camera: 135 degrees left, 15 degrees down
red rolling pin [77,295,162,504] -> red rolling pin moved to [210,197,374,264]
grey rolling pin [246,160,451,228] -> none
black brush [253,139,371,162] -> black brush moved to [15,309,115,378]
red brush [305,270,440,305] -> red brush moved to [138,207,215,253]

--------

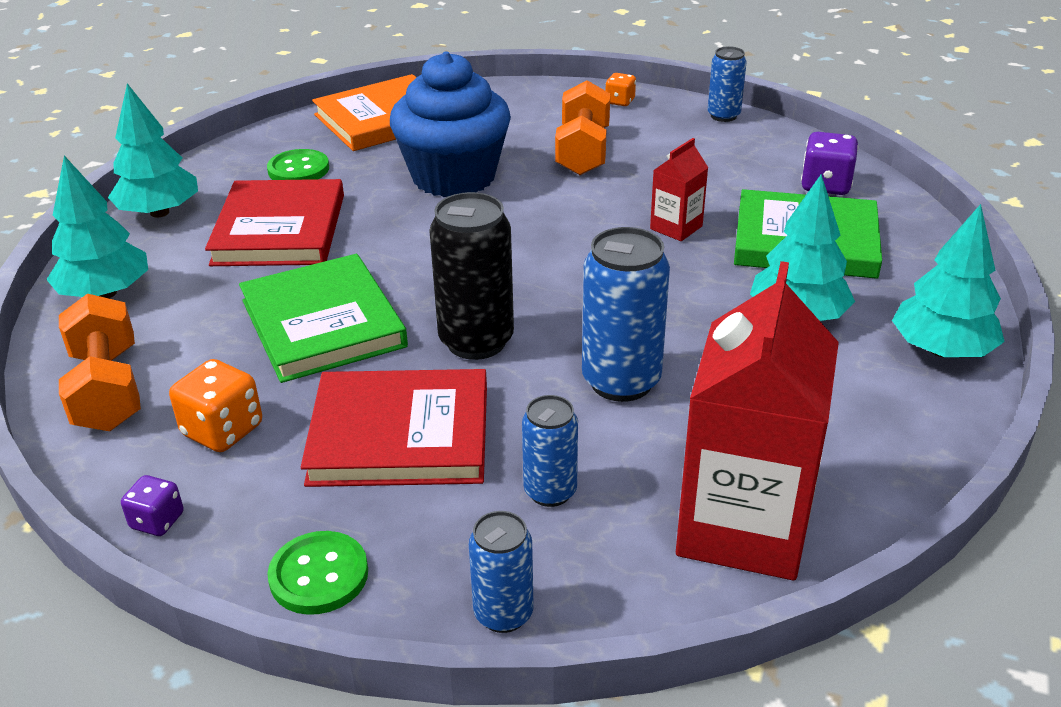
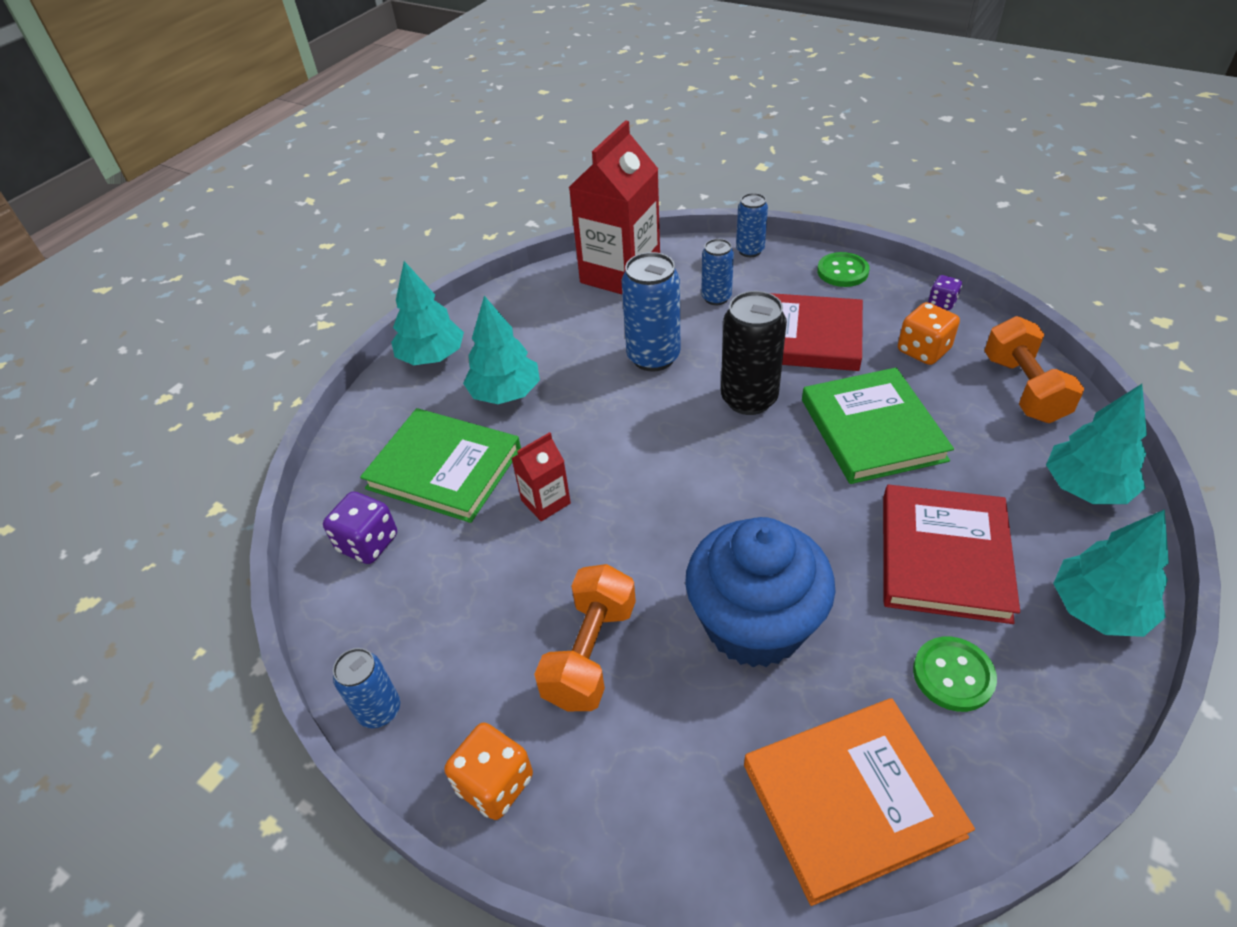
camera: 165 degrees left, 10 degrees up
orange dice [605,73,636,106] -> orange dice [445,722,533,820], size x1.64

--------

◆ **ABOUT THIS EXERCISE**
From the records above, give again exactly the lines running from the line with "black brush [253,139,371,162]" to the line with "red brush [305,270,440,305]", inclusive.

◆ **YOUR SOLUTION**
black brush [253,139,371,162] -> black brush moved to [15,309,115,378]
red brush [305,270,440,305] -> red brush moved to [138,207,215,253]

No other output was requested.